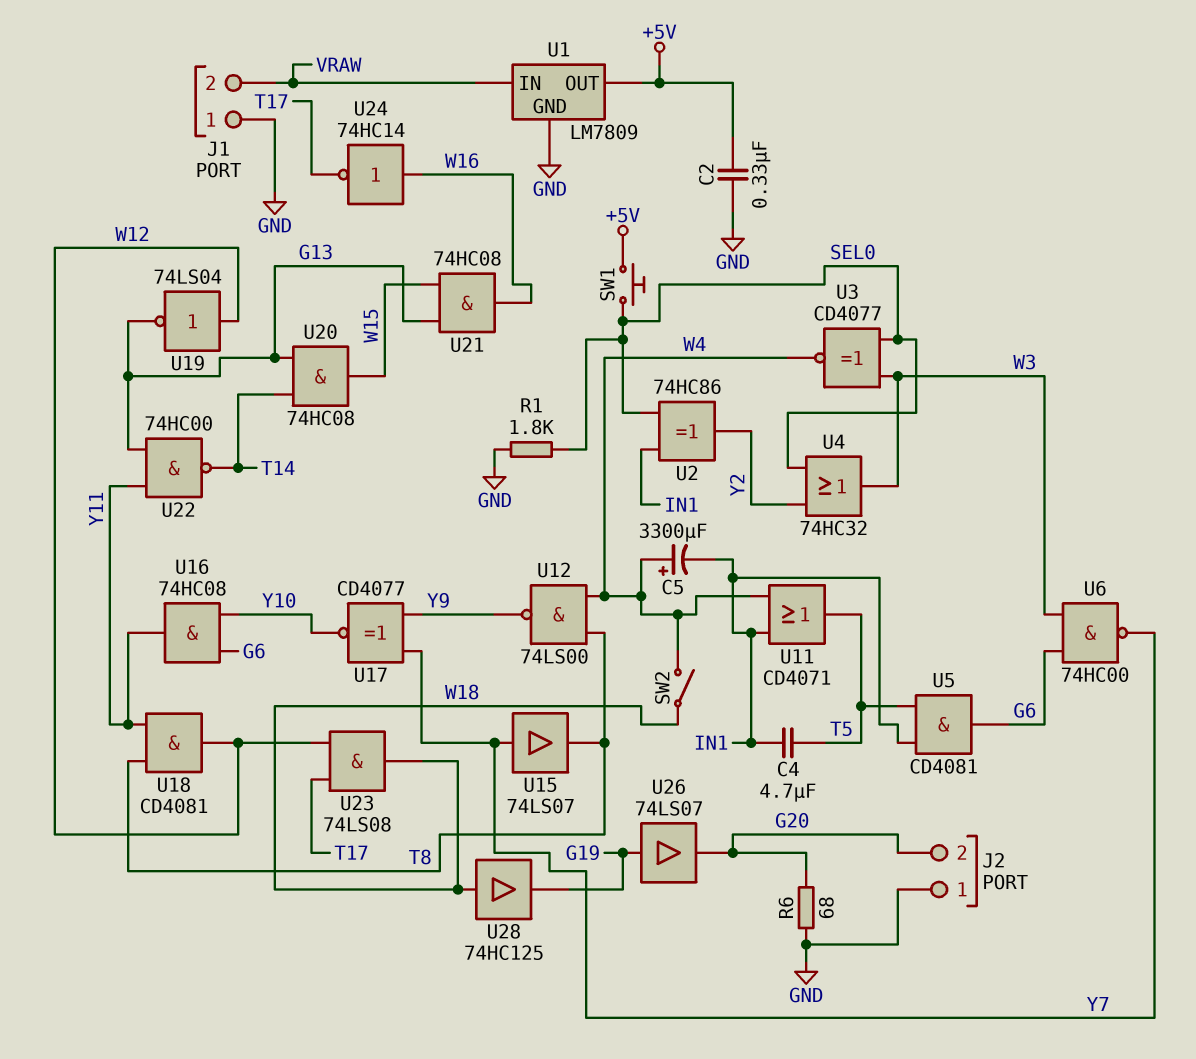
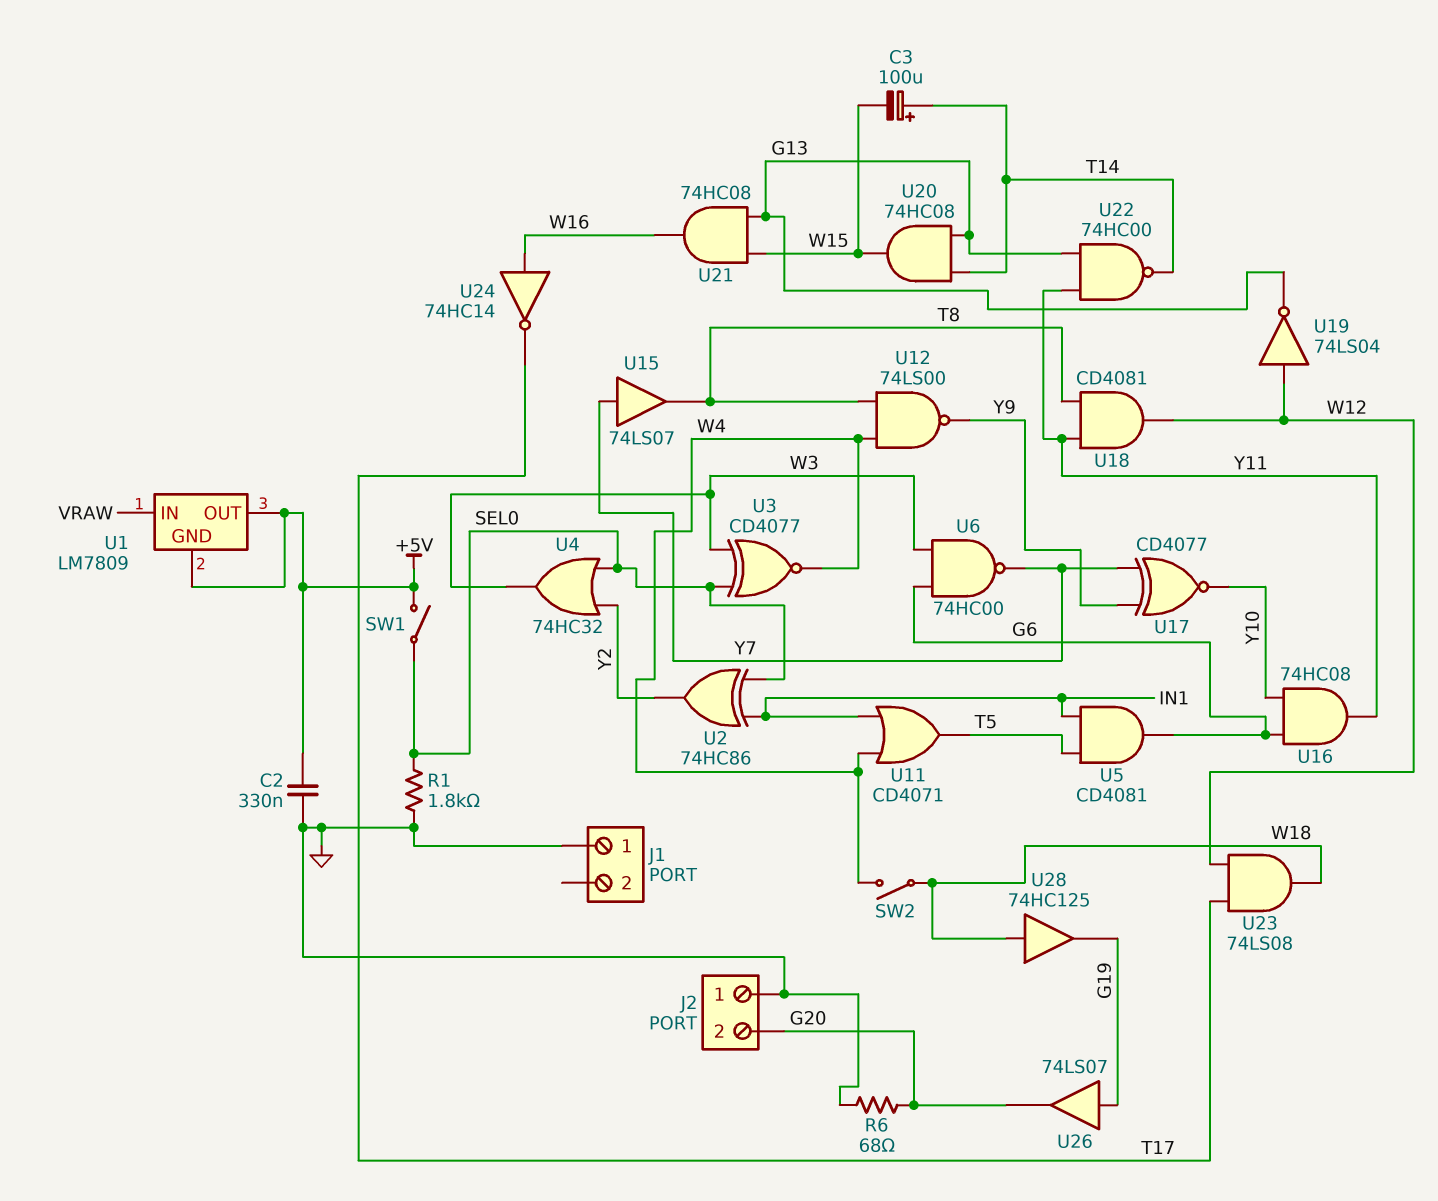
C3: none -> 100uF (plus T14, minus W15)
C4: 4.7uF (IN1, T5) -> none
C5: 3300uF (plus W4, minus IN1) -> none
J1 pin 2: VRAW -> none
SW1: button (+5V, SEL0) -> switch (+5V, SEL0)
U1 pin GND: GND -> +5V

---

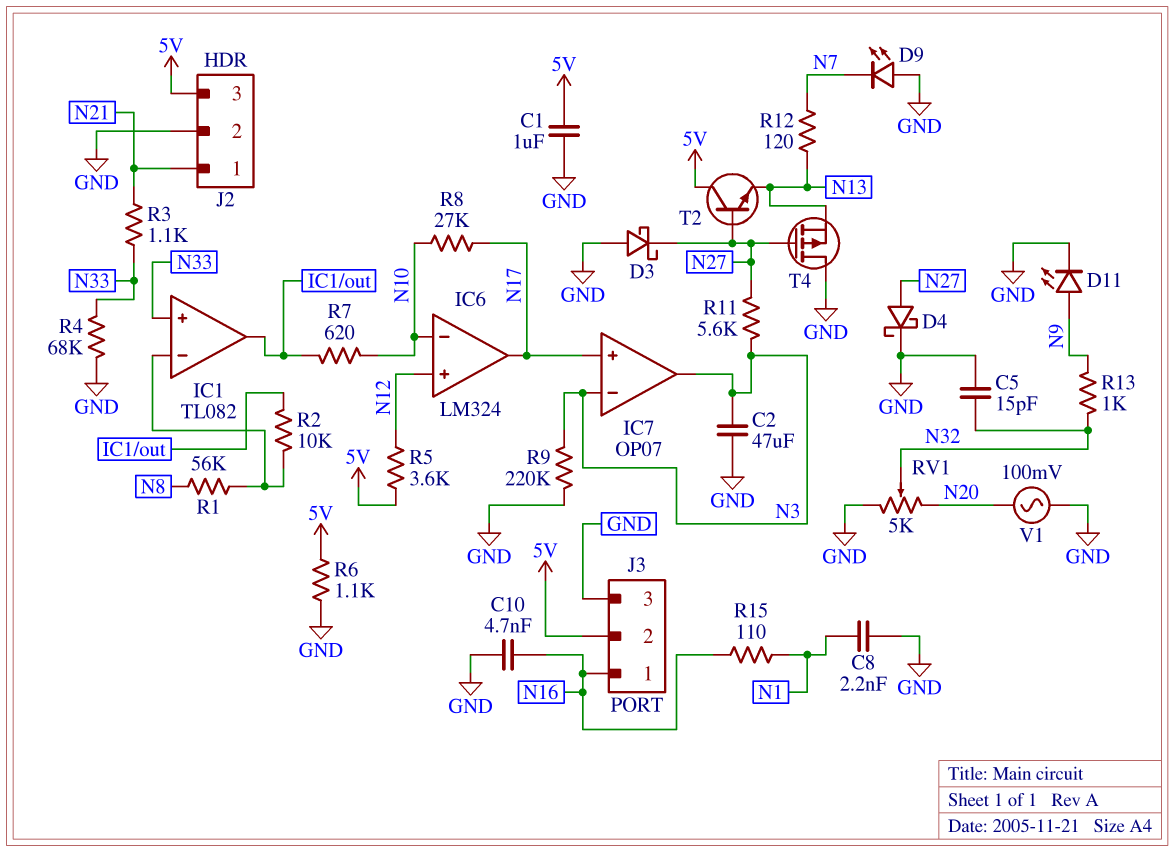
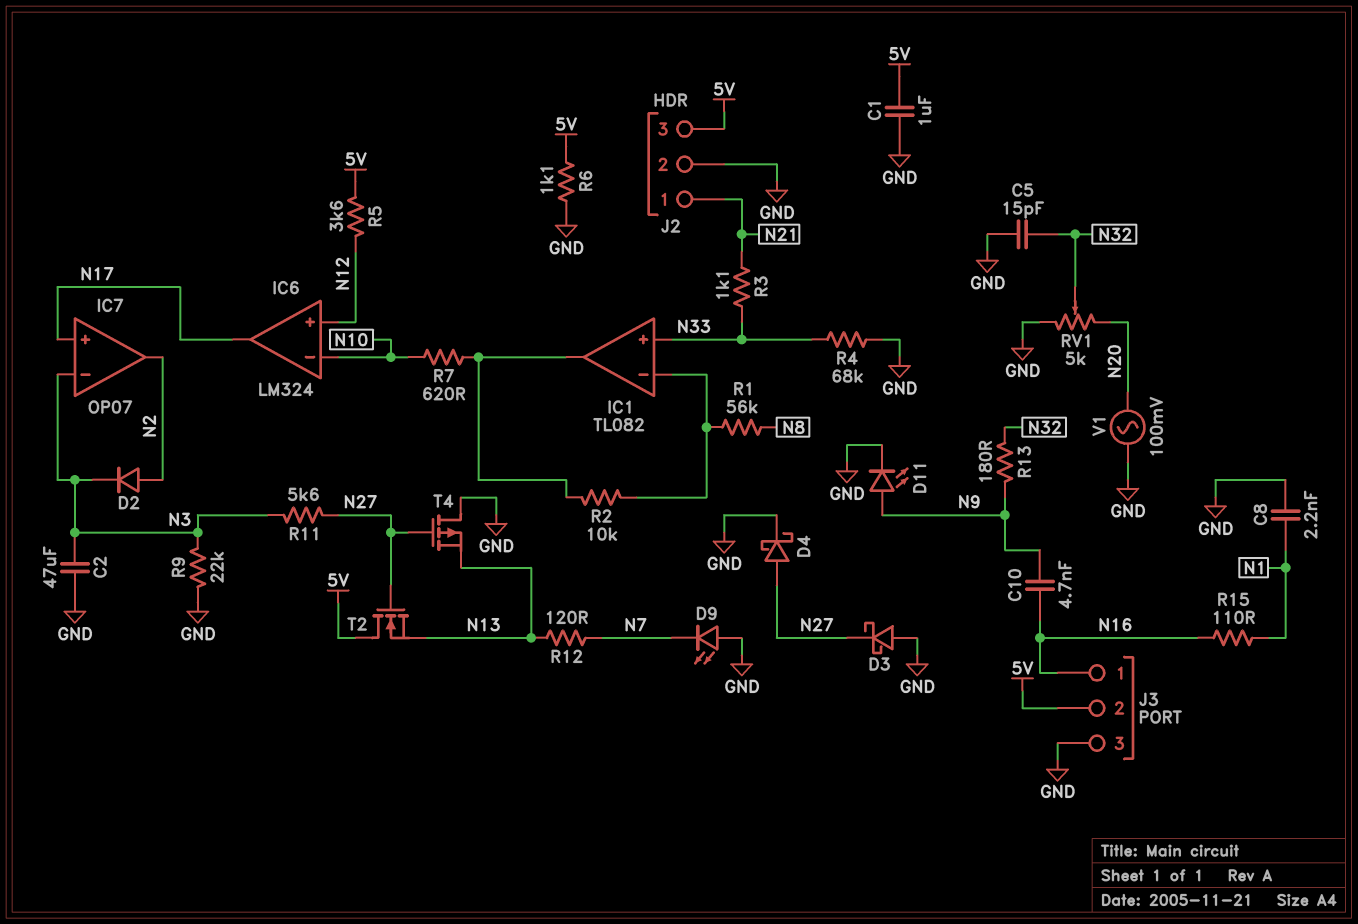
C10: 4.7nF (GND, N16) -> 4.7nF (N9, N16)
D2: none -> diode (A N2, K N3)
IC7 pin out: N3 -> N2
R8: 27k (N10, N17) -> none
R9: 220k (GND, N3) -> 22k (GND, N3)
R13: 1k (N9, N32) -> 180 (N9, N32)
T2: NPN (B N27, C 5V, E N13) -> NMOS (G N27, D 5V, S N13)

WHAT IS BEING ASKED:
A copy of each line in the data above that holds the string "minus" is needed.

RESPONSE BELOW:
C3: none -> 100uF (plus T14, minus W15)
C5: 3300uF (plus W4, minus IN1) -> none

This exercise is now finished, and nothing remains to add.